TASK ITEM
Render the whole listing below as a numbered list, one line per item, with blank lines dropped. Leave the pictures out.

Excerpts from a dataset
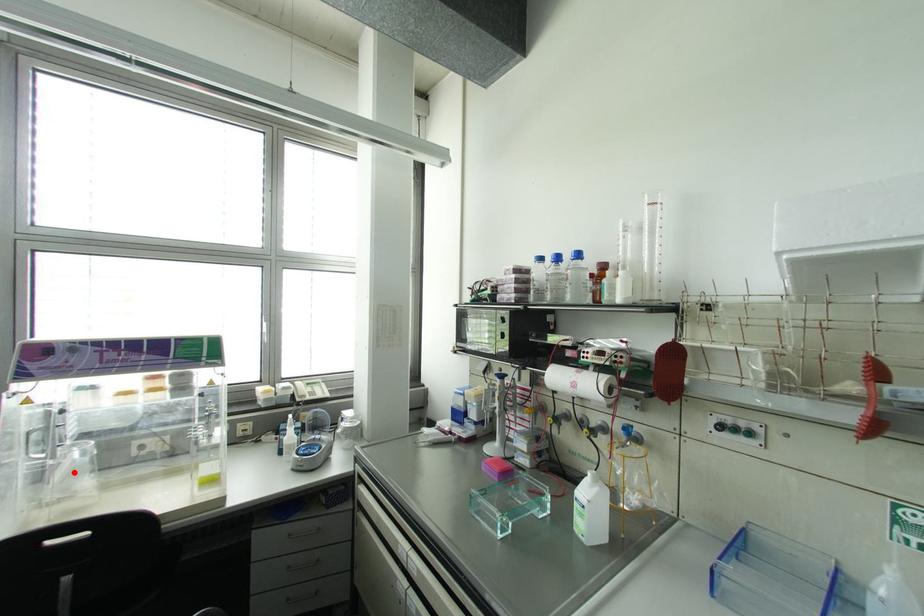
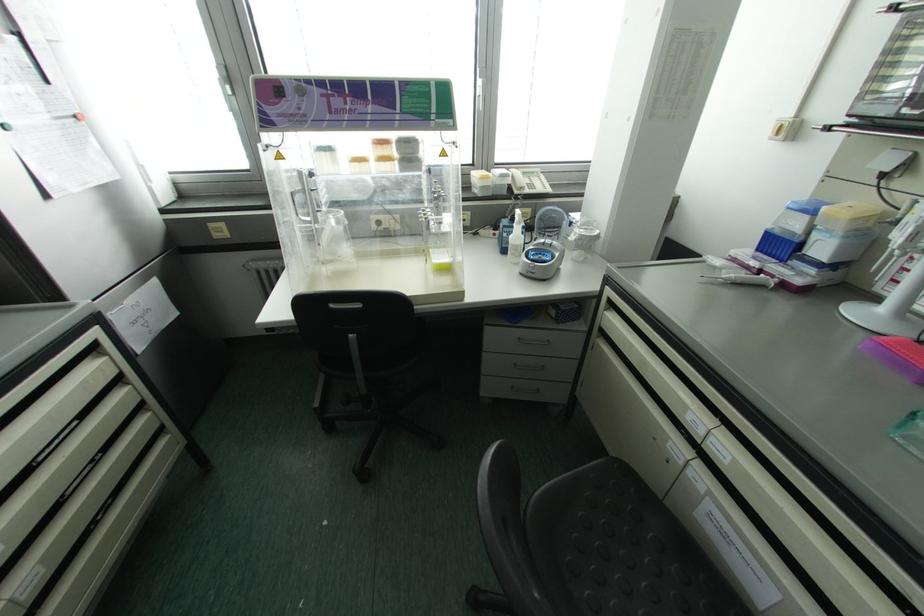
Find the pixel in the second image that matches the highlighted location in the first image.

(334, 238)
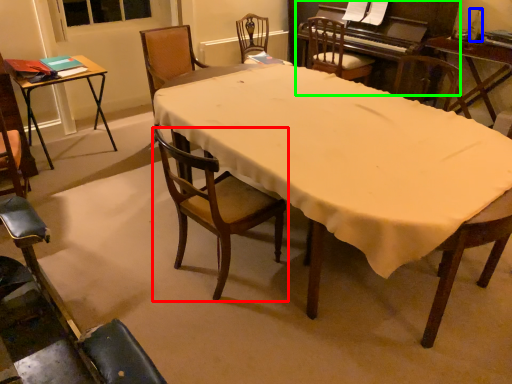
Question: Which object is the closest to the chair (highlighted by a red box)? Choose among these: bottle (highlighted by a blue box) or piano (highlighted by a green box).

Choices:
 (A) bottle
 (B) piano

Answer: (B)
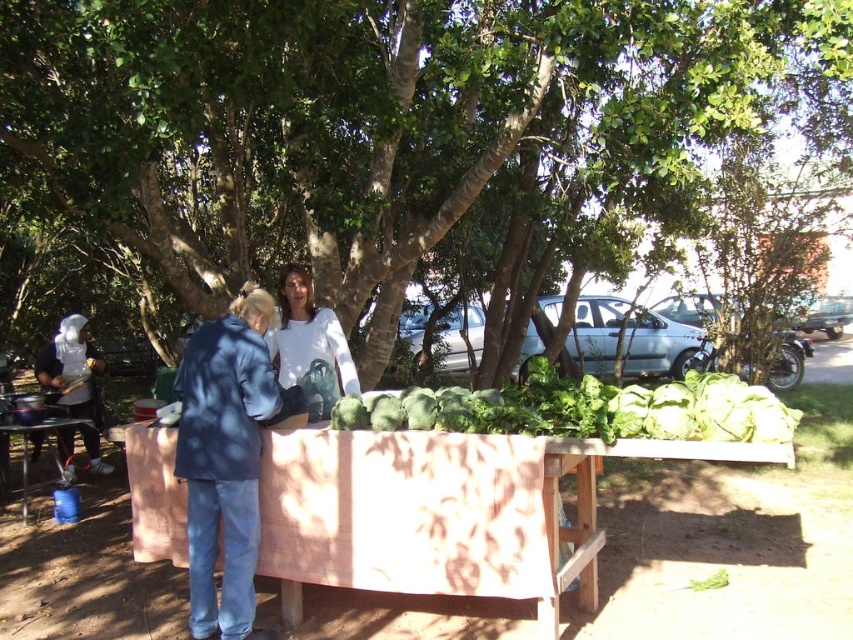
Question: Can you confirm if green leafy tree at center is thinner than white clothed figure at left?

Choices:
 (A) yes
 (B) no

Answer: (B)

Question: Which point appears farthest from the camera in this image?

Choices:
 (A) (427, 547)
 (B) (234, 333)

Answer: (B)

Question: Which of the following is the farthest from the observer?

Choices:
 (A) (314, 387)
 (B) (218, 36)
 (C) (238, 586)
 (D) (305, 579)

Answer: (A)

Question: Can you confirm if green leafy tree at center is thinner than blue plastic bucket at lower left?

Choices:
 (A) no
 (B) yes

Answer: (A)

Question: Does blue denim jacket at lower left come in front of green leafy at center?

Choices:
 (A) no
 (B) yes

Answer: (A)

Question: Which object is closer to the camera taking this photo?

Choices:
 (A) white matte shirt at center
 (B) white clothed figure at left
 (C) green leafy at center
 (D) blue plastic bucket at lower left

Answer: (C)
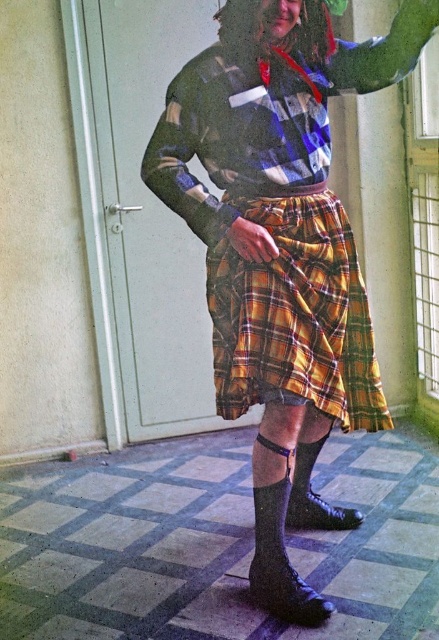
Can you confirm if yellow plaid skirt at center is positioned to the right of black matte sock at lower center?

No, yellow plaid skirt at center is not to the right of black matte sock at lower center.

Does yellow plaid skirt at center have a lesser width compared to black matte sock at lower center?

Incorrect, yellow plaid skirt at center's width is not less than black matte sock at lower center's.

Who is more distant from viewer, (164,148) or (313,456)?

Point (313,456)

Identify the location of yellow plaid skirt at center. The image size is (439, 640). (280, 241).

Is point (269, 486) farther from camera compared to point (355, 516)?

No, it is in front of (355, 516).

Which of these two, black suede sock at lower center or black matte sock at lower center, stands taller?

With more height is black suede sock at lower center.

Based on the photo, who is more distant from viewer, (280, 600) or (303, 461)?

The point (303, 461) is behind.

Where is `black suede sock at lower center`? black suede sock at lower center is located at coordinates (280, 563).

This screenshot has width=439, height=640. Describe the element at coordinates (295, 316) in the screenshot. I see `yellow plaid kilt at center` at that location.

The height and width of the screenshot is (640, 439). Describe the element at coordinates (295, 316) in the screenshot. I see `yellow plaid kilt at center` at that location.

At what (x,y) coordinates should I click in order to perform the action: click on yellow plaid kilt at center. Please return your answer as a coordinate pair (x, y). Looking at the image, I should click on (295, 316).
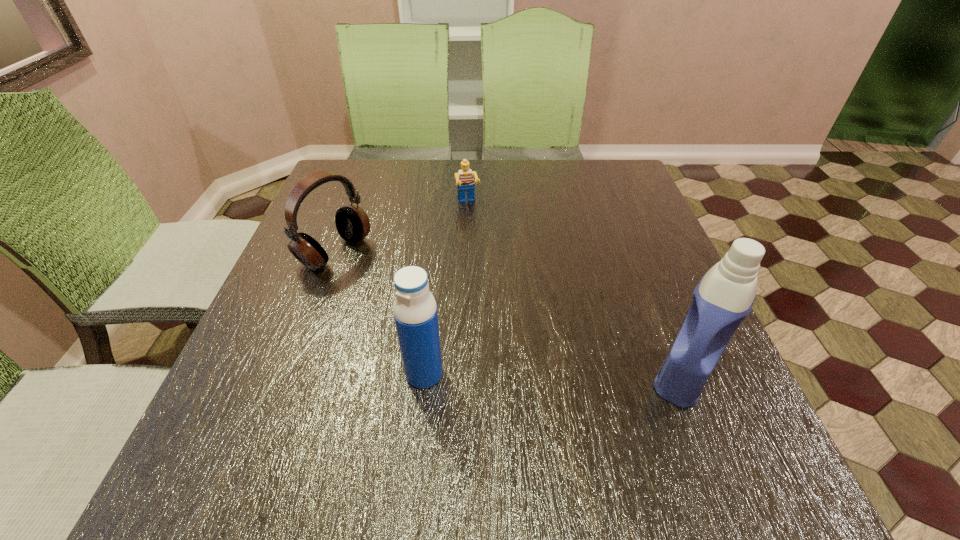
Where is `vacant space located on the face of the Lego`? vacant space located on the face of the Lego is located at coordinates (480, 248).

This screenshot has height=540, width=960. I want to click on free space located on the face of the Lego, so click(477, 235).

At what (x,y) coordinates should I click in order to perform the action: click on free spot located 0.140m on the face of the Lego. Please return your answer as a coordinate pair (x, y). Looking at the image, I should click on (479, 243).

You are a GUI agent. You are given a task and a screenshot of the screen. Output one action in this format:
    pyautogui.click(x=<x>, y=<y>)
    Task: Click on the vacant region located 0.400m on the ear pads of the leftmost object
    The height and width of the screenshot is (540, 960).
    Given the screenshot: What is the action you would take?
    pyautogui.click(x=504, y=350)

At what (x,y) coordinates should I click in order to perform the action: click on vacant area situated 0.340m on the ear pads of the leftmost object. Please return your answer as a coordinate pair (x, y). Looking at the image, I should click on (479, 335).

Where is `vacant point located 0.250m on the ear pads of the leftmost object`? The height and width of the screenshot is (540, 960). vacant point located 0.250m on the ear pads of the leftmost object is located at coordinates (444, 315).

I want to click on object at the far edge, so click(464, 178).

Locate an element on the screen. Image resolution: width=960 pixels, height=540 pixels. water bottle present at the near edge is located at coordinates (415, 312).

The image size is (960, 540). What are the coordinates of `detergent that is at the near edge` in the screenshot? It's located at (724, 297).

Locate an element on the screen. This screenshot has height=540, width=960. object located at the left edge is located at coordinates (352, 223).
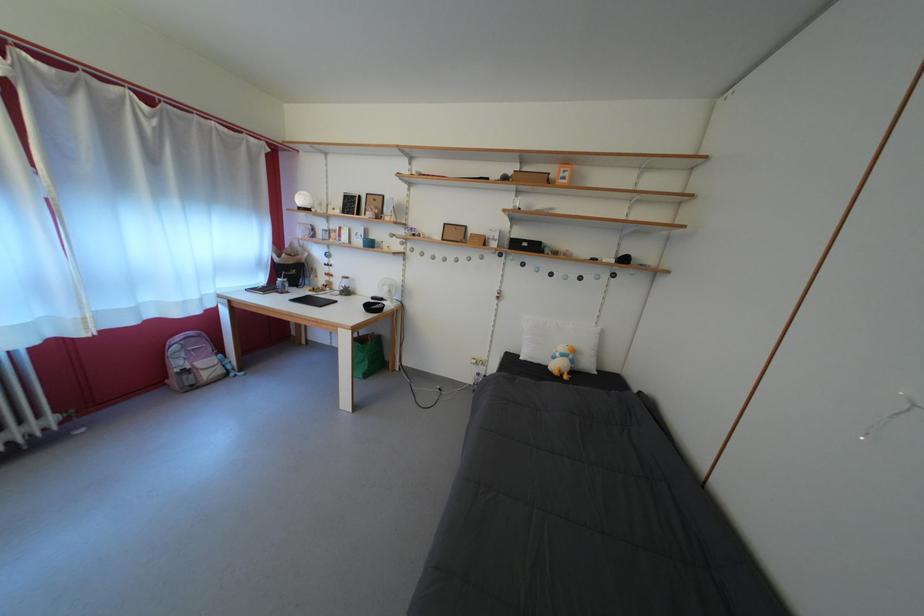
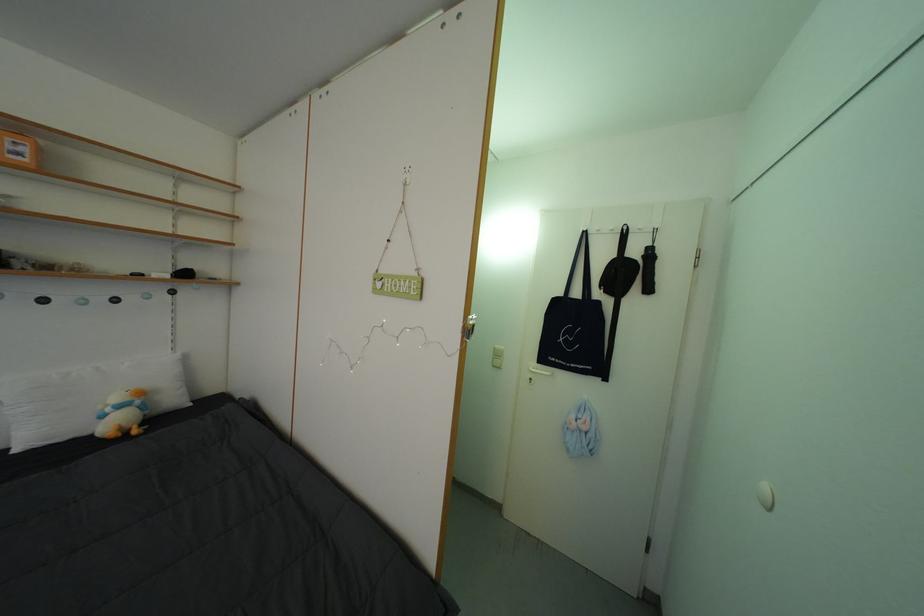
Question: Based on the continuous images, in which direction is the camera rotating? Reply with the corresponding letter.

Choices:
 (A) Left
 (B) Right
 (C) Up
 (D) Down

Answer: (B)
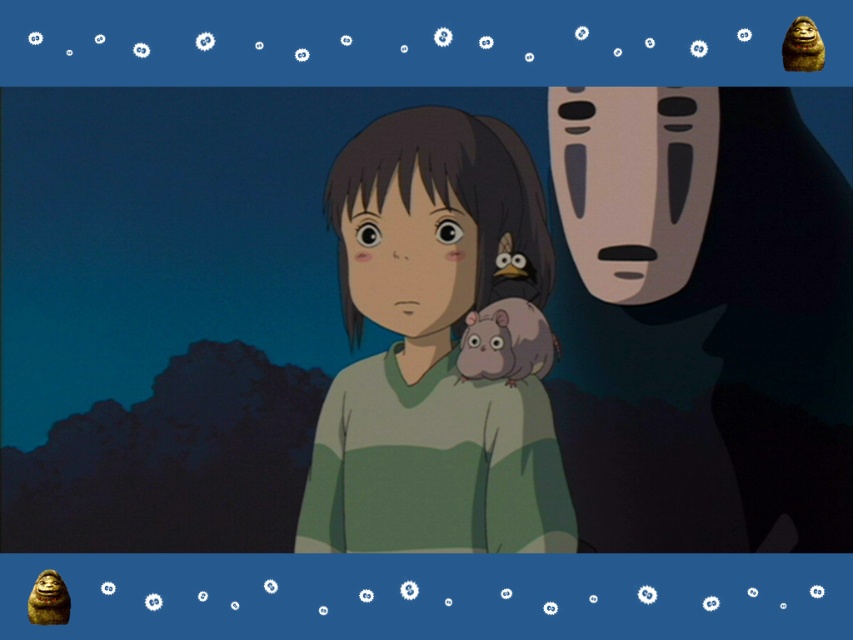
Question: Considering the relative positions of brown furry monkey at upper right and shiny golden statue at bottom left in the image provided, where is brown furry monkey at upper right located with respect to shiny golden statue at bottom left?

Choices:
 (A) right
 (B) left

Answer: (A)

Question: Which point is farther to the camera?

Choices:
 (A) fuzzy gray hamster at center
 (B) brown furry monkey at upper right

Answer: (A)

Question: Is brown furry monkey at upper right further to the viewer compared to shiny golden statue at bottom left?

Choices:
 (A) no
 (B) yes

Answer: (B)

Question: Does smooth green sweater at center appear on the left side of shiny golden statue at bottom left?

Choices:
 (A) no
 (B) yes

Answer: (A)

Question: Which point is farther to the camera?

Choices:
 (A) (509, 371)
 (B) (67, 611)

Answer: (A)

Question: Which of these objects is positioned closest to the fuzzy gray hamster at center?

Choices:
 (A) shiny golden statue at bottom left
 (B) smooth green sweater at center
 (C) brown furry monkey at upper right

Answer: (B)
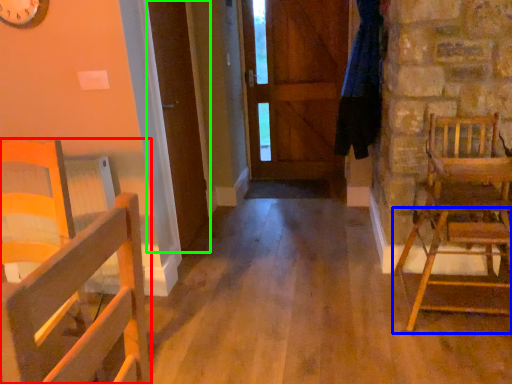
Question: Which object is the closest to the chair (highlighted by a red box)? Choose among these: chair (highlighted by a blue box) or door (highlighted by a green box).

Choices:
 (A) chair
 (B) door

Answer: (B)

SOLUTION TO THE PROBLEM
1. Find the pixel in the second image that matches the highlighted location in the first image.
2. (334, 238)
3. Question: Which object is the closest to the chair (highlighted by a red box)? Choose among these: bottle (highlighted by a blue box) or piano (highlighted by a green box).
4. Choices:
5.  (A) bottle
6.  (B) piano
7. Answer: (B)
8. Question: Can you confirm if green leafy tree at center is thinner than white clothed figure at left?
9. Choices:
10.  (A) yes
11.  (B) no
12. Answer: (B)
13. Question: Which point appears farthest from the camera in this image?
14. Choices:
15.  (A) (427, 547)
16.  (B) (234, 333)
17. Answer: (B)
18. Question: Which of the following is the farthest from the observer?
19. Choices:
20.  (A) (314, 387)
21.  (B) (218, 36)
22.  (C) (238, 586)
23.  (D) (305, 579)
24. Answer: (A)
25. Question: Can you confirm if green leafy tree at center is thinner than blue plastic bucket at lower left?
26. Choices:
27.  (A) no
28.  (B) yes
29. Answer: (A)
30. Question: Does blue denim jacket at lower left come in front of green leafy at center?
31. Choices:
32.  (A) no
33.  (B) yes
34. Answer: (A)
35. Question: Which object is closer to the camera taking this photo?
36. Choices:
37.  (A) white matte shirt at center
38.  (B) white clothed figure at left
39.  (C) green leafy at center
40.  (D) blue plastic bucket at lower left
41. Answer: (C)
42. Can you confirm if yellow plaid skirt at center is positioned to the right of black matte sock at lower center?
43. No, yellow plaid skirt at center is not to the right of black matte sock at lower center.
44. Does yellow plaid skirt at center have a lesser width compared to black matte sock at lower center?
45. Incorrect, yellow plaid skirt at center's width is not less than black matte sock at lower center's.
46. Who is more distant from viewer, (164,148) or (313,456)?
47. Point (313,456)
48. Identify the location of yellow plaid skirt at center. The image size is (439, 640). (280, 241).
49. Is point (269, 486) farther from camera compared to point (355, 516)?
50. No, it is in front of (355, 516).
51. Which of these two, black suede sock at lower center or black matte sock at lower center, stands taller?
52. With more height is black suede sock at lower center.
53. Based on the photo, who is more distant from viewer, (280, 600) or (303, 461)?
54. The point (303, 461) is behind.
55. Where is `black suede sock at lower center`? black suede sock at lower center is located at coordinates (280, 563).
56. This screenshot has width=439, height=640. Describe the element at coordinates (295, 316) in the screenshot. I see `yellow plaid kilt at center` at that location.
57. The height and width of the screenshot is (640, 439). Describe the element at coordinates (295, 316) in the screenshot. I see `yellow plaid kilt at center` at that location.
58. At what (x,y) coordinates should I click in order to perform the action: click on yellow plaid kilt at center. Please return your answer as a coordinate pair (x, y). Looking at the image, I should click on (295, 316).
59. Where is `vacant space located on the face of the Lego`? vacant space located on the face of the Lego is located at coordinates (480, 248).
60. This screenshot has height=540, width=960. I want to click on free space located on the face of the Lego, so click(477, 235).
61. At what (x,y) coordinates should I click in order to perform the action: click on free spot located 0.140m on the face of the Lego. Please return your answer as a coordinate pair (x, y). Looking at the image, I should click on (479, 243).
62. You are a GUI agent. You are given a task and a screenshot of the screen. Output one action in this format:
63.     pyautogui.click(x=<x>, y=<y>)
64.     Task: Click on the vacant region located 0.400m on the ear pads of the leftmost object
65.     The height and width of the screenshot is (540, 960).
66.     Given the screenshot: What is the action you would take?
67.     pyautogui.click(x=504, y=350)
68. At what (x,y) coordinates should I click in order to perform the action: click on vacant area situated 0.340m on the ear pads of the leftmost object. Please return your answer as a coordinate pair (x, y). Looking at the image, I should click on (479, 335).
69. Where is `vacant point located 0.250m on the ear pads of the leftmost object`? The height and width of the screenshot is (540, 960). vacant point located 0.250m on the ear pads of the leftmost object is located at coordinates (444, 315).
70. I want to click on object at the far edge, so click(464, 178).
71. Locate an element on the screen. Image resolution: width=960 pixels, height=540 pixels. water bottle present at the near edge is located at coordinates (415, 312).
72. The image size is (960, 540). What are the coordinates of `detergent that is at the near edge` in the screenshot? It's located at (724, 297).
73. Locate an element on the screen. This screenshot has height=540, width=960. object located at the left edge is located at coordinates (352, 223).
74. Question: Based on the continuous images, in which direction is the camera rotating? Reply with the corresponding letter.
75. Choices:
76.  (A) Left
77.  (B) Right
78.  (C) Up
79.  (D) Down
80. Answer: (B)
81. Question: Considering the relative positions of brown furry monkey at upper right and shiny golden statue at bottom left in the image provided, where is brown furry monkey at upper right located with respect to shiny golden statue at bottom left?
82. Choices:
83.  (A) right
84.  (B) left
85. Answer: (A)
86. Question: Which point is farther to the camera?
87. Choices:
88.  (A) fuzzy gray hamster at center
89.  (B) brown furry monkey at upper right
90. Answer: (A)
91. Question: Is brown furry monkey at upper right further to the viewer compared to shiny golden statue at bottom left?
92. Choices:
93.  (A) no
94.  (B) yes
95. Answer: (B)
96. Question: Does smooth green sweater at center appear on the left side of shiny golden statue at bottom left?
97. Choices:
98.  (A) no
99.  (B) yes
100. Answer: (A)
101. Question: Which point is farther to the camera?
102. Choices:
103.  (A) (509, 371)
104.  (B) (67, 611)
105. Answer: (A)
106. Question: Which of these objects is positioned closest to the fuzzy gray hamster at center?
107. Choices:
108.  (A) shiny golden statue at bottom left
109.  (B) smooth green sweater at center
110.  (C) brown furry monkey at upper right
111. Answer: (B)
112. Question: Which object is the closest to the chair (highlighted by a red box)? Choose among these: chair (highlighted by a blue box) or door (highlighted by a green box).
113. Choices:
114.  (A) chair
115.  (B) door
116. Answer: (B)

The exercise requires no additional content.